*WORK INSTRUCTION*.
Given the entries that follow, write out exactly the lines starting at the one containing "(464, 271) = (460, 159): grey" and ending at the one containing "(310, 230) = (461, 252): none -> blue wallet", both ends included, and only those.

*Object state change records*.
---------------
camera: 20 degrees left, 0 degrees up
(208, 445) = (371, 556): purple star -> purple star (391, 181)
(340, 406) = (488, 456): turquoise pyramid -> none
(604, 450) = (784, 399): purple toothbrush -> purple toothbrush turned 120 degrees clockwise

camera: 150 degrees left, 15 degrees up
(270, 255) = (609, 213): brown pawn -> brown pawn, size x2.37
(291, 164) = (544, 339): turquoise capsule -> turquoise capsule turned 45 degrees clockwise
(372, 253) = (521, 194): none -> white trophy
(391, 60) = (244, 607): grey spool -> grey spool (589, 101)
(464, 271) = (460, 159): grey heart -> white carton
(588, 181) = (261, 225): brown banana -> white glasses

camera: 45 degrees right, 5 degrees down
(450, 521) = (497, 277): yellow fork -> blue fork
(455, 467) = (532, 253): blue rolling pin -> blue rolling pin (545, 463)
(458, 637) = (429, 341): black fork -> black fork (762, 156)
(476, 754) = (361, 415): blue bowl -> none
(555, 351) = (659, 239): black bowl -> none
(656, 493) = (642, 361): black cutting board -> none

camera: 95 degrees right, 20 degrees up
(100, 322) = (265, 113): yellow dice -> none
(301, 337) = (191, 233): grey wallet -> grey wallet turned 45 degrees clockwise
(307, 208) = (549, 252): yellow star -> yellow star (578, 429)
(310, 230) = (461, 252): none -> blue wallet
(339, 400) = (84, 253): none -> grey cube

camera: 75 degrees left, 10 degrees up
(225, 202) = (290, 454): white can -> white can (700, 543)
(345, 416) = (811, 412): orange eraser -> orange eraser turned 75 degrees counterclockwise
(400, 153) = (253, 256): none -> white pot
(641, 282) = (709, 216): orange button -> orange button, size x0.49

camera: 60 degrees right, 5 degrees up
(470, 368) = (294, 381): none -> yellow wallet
---------------
*RESULT FOR THIS TASK*.
(464, 271) = (460, 159): grey heart -> white carton
(588, 181) = (261, 225): brown banana -> white glasses

camera: 45 degrees right, 5 degrees down
(450, 521) = (497, 277): yellow fork -> blue fork
(455, 467) = (532, 253): blue rolling pin -> blue rolling pin (545, 463)
(458, 637) = (429, 341): black fork -> black fork (762, 156)
(476, 754) = (361, 415): blue bowl -> none
(555, 351) = (659, 239): black bowl -> none
(656, 493) = (642, 361): black cutting board -> none

camera: 95 degrees right, 20 degrees up
(100, 322) = (265, 113): yellow dice -> none
(301, 337) = (191, 233): grey wallet -> grey wallet turned 45 degrees clockwise
(307, 208) = (549, 252): yellow star -> yellow star (578, 429)
(310, 230) = (461, 252): none -> blue wallet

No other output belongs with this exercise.